• Exercise directions
Report all lines from the entries below in which "orange" appears.

BEGIN Records

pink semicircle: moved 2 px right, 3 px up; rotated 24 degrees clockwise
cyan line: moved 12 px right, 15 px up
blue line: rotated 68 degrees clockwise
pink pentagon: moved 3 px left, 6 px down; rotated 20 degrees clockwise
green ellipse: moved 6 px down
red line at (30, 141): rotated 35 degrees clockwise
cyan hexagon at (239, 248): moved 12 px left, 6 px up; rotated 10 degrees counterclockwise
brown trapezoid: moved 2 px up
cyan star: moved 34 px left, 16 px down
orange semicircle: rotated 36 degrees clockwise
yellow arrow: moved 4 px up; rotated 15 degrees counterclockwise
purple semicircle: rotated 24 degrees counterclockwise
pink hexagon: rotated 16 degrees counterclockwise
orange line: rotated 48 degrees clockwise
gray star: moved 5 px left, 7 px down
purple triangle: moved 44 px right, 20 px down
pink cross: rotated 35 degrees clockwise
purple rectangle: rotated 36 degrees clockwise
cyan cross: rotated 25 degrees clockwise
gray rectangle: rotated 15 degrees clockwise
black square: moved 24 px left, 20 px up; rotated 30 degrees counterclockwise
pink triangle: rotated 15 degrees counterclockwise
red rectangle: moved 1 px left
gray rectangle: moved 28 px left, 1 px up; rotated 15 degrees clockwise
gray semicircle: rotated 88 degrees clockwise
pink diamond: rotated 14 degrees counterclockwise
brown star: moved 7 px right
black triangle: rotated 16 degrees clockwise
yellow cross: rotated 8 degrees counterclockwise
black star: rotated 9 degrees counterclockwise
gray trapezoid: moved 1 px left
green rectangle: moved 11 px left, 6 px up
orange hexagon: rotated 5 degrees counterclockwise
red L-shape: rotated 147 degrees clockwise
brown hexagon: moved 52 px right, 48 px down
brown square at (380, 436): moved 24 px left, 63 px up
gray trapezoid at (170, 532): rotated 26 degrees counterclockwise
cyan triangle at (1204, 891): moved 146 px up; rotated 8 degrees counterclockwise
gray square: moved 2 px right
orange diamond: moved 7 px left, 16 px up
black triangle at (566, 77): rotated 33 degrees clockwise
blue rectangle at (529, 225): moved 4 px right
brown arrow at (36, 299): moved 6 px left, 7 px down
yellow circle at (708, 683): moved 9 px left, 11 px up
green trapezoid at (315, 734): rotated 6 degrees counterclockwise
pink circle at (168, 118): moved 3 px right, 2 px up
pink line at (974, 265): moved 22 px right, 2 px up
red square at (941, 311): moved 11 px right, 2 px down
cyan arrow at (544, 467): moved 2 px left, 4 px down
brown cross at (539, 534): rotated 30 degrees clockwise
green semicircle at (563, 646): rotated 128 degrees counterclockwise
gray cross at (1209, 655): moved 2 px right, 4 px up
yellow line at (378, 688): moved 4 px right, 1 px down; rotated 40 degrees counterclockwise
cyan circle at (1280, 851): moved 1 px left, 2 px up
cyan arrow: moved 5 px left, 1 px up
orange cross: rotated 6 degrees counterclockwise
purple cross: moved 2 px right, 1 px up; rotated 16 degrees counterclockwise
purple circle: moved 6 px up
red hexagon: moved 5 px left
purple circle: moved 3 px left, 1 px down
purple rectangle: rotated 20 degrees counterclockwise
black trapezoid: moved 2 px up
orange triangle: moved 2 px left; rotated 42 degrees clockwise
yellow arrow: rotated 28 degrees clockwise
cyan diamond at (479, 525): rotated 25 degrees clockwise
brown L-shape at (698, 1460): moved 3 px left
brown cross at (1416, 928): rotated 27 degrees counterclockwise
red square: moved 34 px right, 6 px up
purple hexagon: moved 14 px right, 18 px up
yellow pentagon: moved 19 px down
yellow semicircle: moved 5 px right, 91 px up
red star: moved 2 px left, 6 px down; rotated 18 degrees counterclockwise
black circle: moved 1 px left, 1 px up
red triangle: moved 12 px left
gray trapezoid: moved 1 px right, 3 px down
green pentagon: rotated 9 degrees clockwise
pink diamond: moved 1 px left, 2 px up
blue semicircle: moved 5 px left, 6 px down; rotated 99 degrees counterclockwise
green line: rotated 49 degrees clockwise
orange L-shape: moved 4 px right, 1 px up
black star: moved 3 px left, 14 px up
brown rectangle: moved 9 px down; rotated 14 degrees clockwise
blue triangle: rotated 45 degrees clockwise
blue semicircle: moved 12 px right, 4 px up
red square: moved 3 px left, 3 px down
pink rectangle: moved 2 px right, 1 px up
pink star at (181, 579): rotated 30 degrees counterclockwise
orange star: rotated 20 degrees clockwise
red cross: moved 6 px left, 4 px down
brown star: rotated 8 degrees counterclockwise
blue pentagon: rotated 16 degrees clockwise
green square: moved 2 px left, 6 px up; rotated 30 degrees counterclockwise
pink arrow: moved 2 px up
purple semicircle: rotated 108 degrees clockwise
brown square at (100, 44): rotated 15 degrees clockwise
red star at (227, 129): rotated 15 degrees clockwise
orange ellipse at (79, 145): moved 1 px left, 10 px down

END Records

• Reply
orange semicircle: rotated 36 degrees clockwise
orange line: rotated 48 degrees clockwise
orange hexagon: rotated 5 degrees counterclockwise
orange diamond: moved 7 px left, 16 px up
orange cross: rotated 6 degrees counterclockwise
orange triangle: moved 2 px left; rotated 42 degrees clockwise
orange L-shape: moved 4 px right, 1 px up
orange star: rotated 20 degrees clockwise
orange ellipse at (79, 145): moved 1 px left, 10 px down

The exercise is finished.